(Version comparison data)
————————
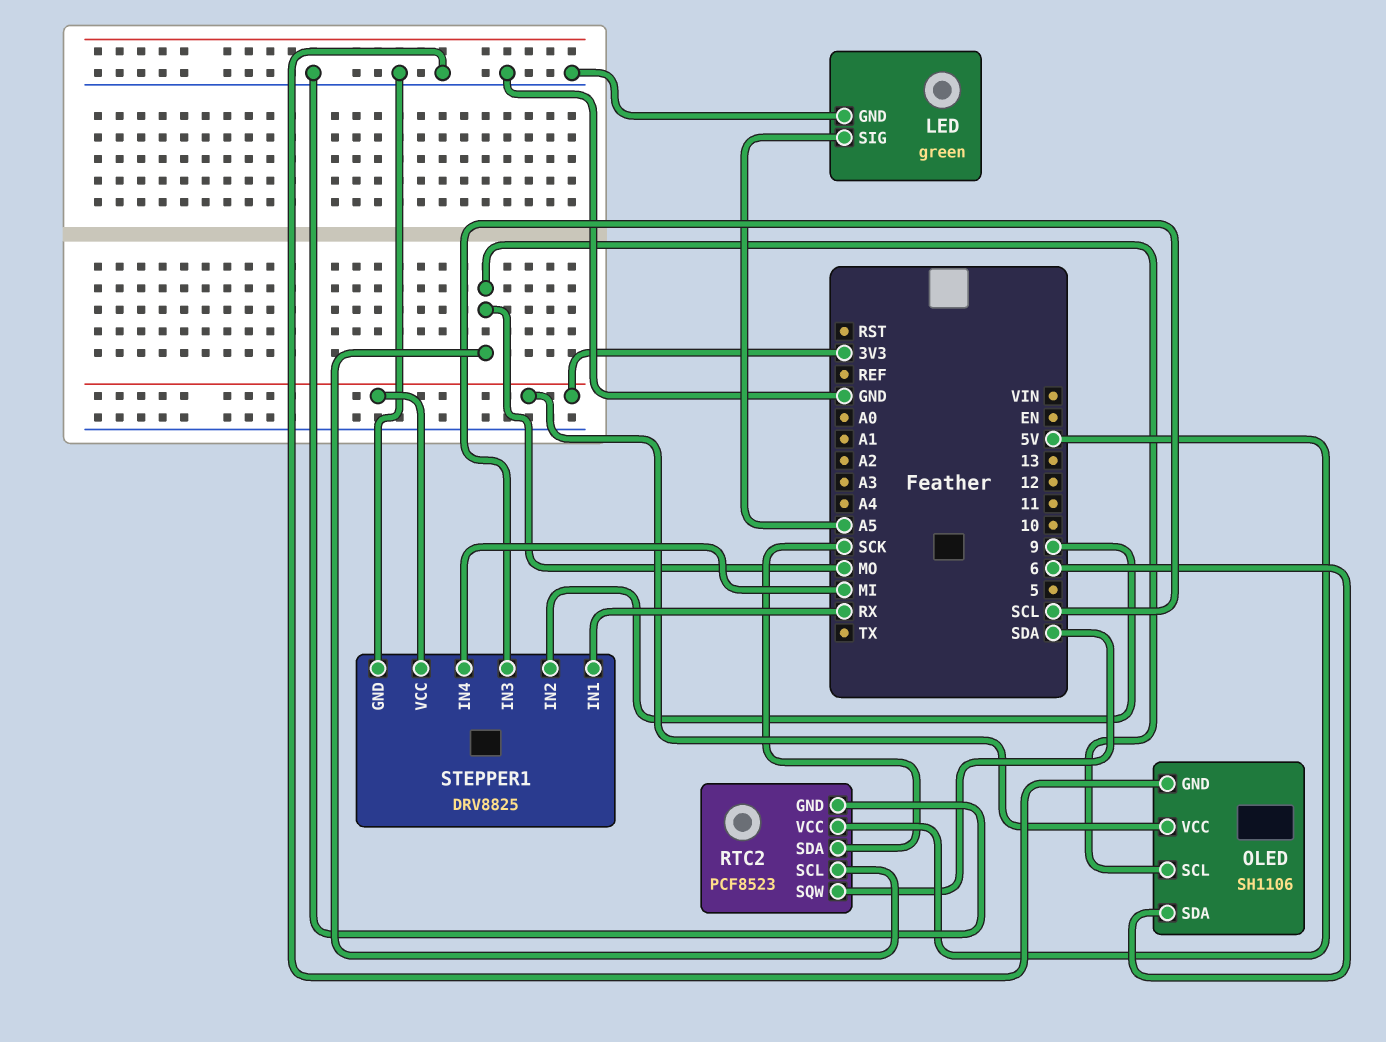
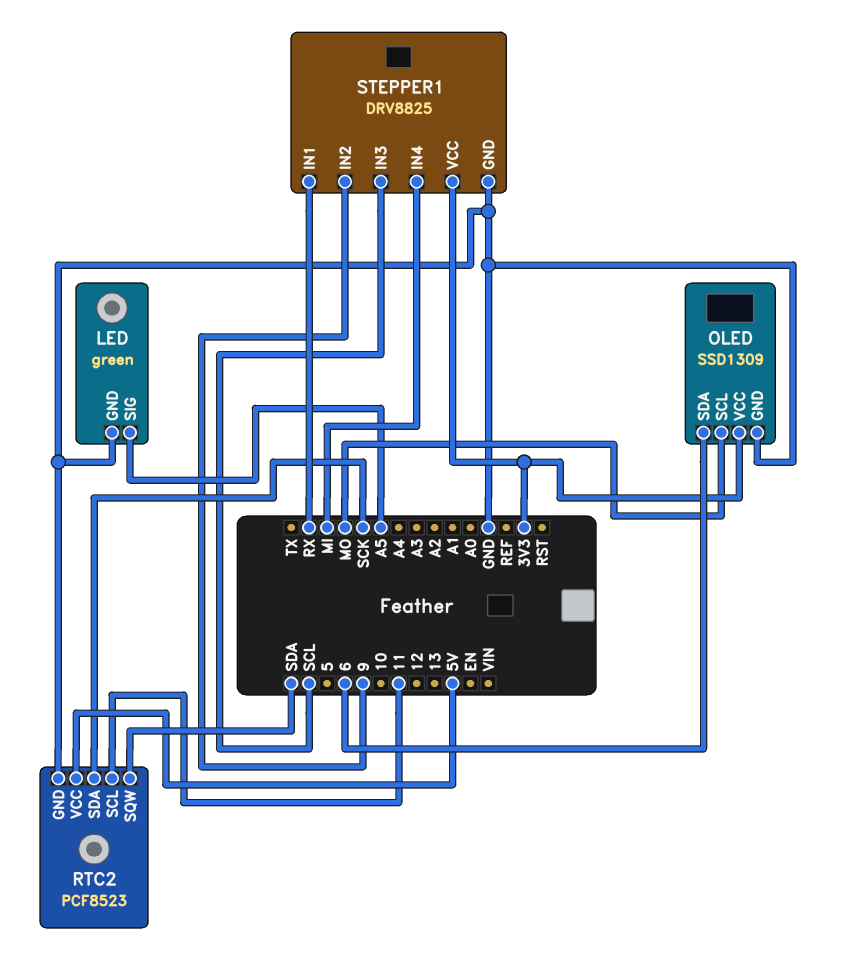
OLED: SH1106 -> SSD1309
RTC2 pin SCL: MO -> 11

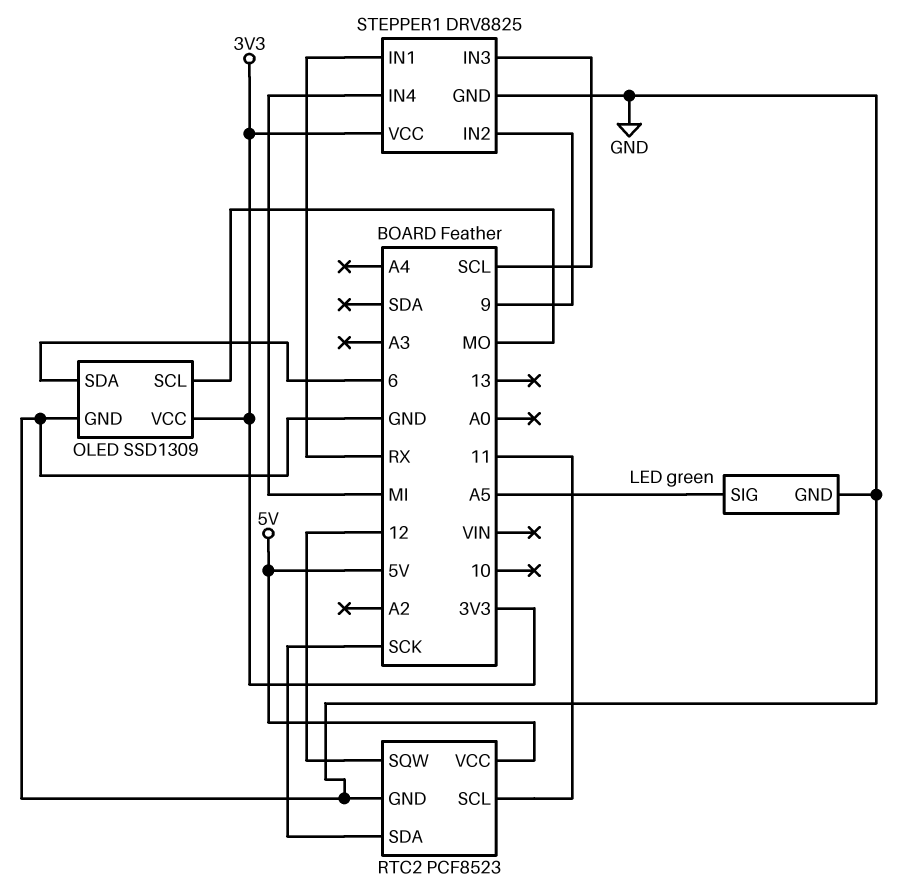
RTC2 pin SQW: SDA -> 12

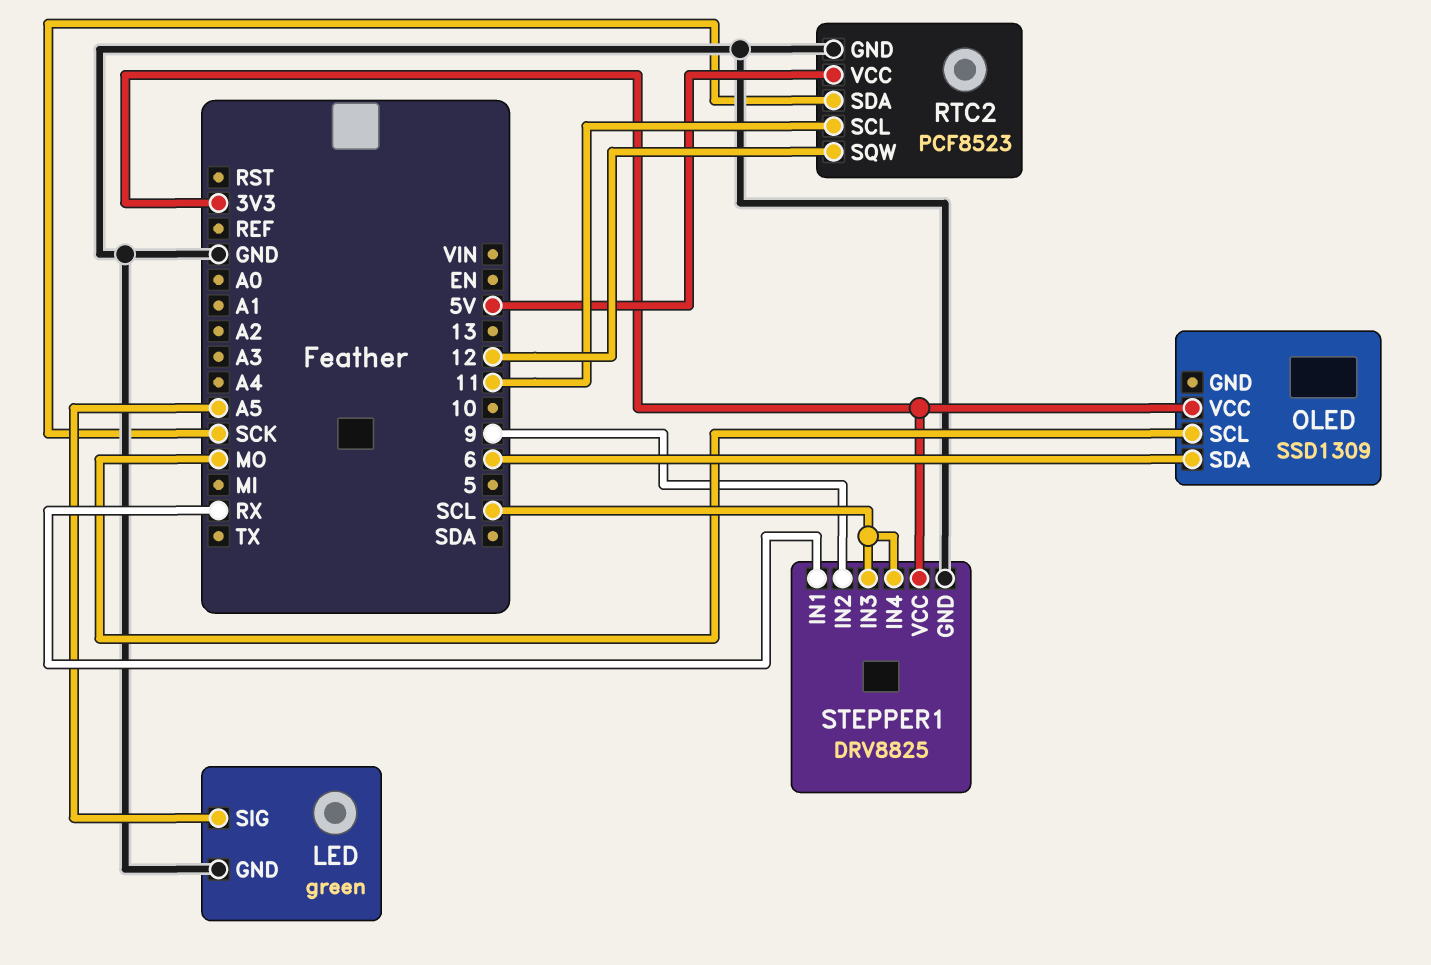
OLED pin GND: GND -> none
STEPPER1 pin IN4: MI -> SCL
————————
Give again, word for word, the lines from the one containing "RTC2 pin SCL: MO -> 11" through the last line of the entries, with pictures omitted and nothing added.

_COMPLETED TASK_.
RTC2 pin SCL: MO -> 11

RTC2 pin SQW: SDA -> 12

OLED pin GND: GND -> none
STEPPER1 pin IN4: MI -> SCL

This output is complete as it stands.